**Exercise requirements**
Collect each line of the entries that holds the string "yellow".

*** Opening of Source data ***

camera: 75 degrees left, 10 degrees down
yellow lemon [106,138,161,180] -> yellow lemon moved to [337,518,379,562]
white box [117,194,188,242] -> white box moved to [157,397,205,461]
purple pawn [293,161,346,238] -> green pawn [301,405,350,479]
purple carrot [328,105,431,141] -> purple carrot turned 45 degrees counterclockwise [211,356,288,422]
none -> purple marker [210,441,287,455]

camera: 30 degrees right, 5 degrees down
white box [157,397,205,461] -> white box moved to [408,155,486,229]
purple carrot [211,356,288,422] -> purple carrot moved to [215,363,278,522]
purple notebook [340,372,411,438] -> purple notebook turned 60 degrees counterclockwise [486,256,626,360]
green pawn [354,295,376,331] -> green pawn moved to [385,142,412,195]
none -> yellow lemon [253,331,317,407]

*** Close of Source data ***

**Task solution**
yellow lemon [106,138,161,180] -> yellow lemon moved to [337,518,379,562]
none -> yellow lemon [253,331,317,407]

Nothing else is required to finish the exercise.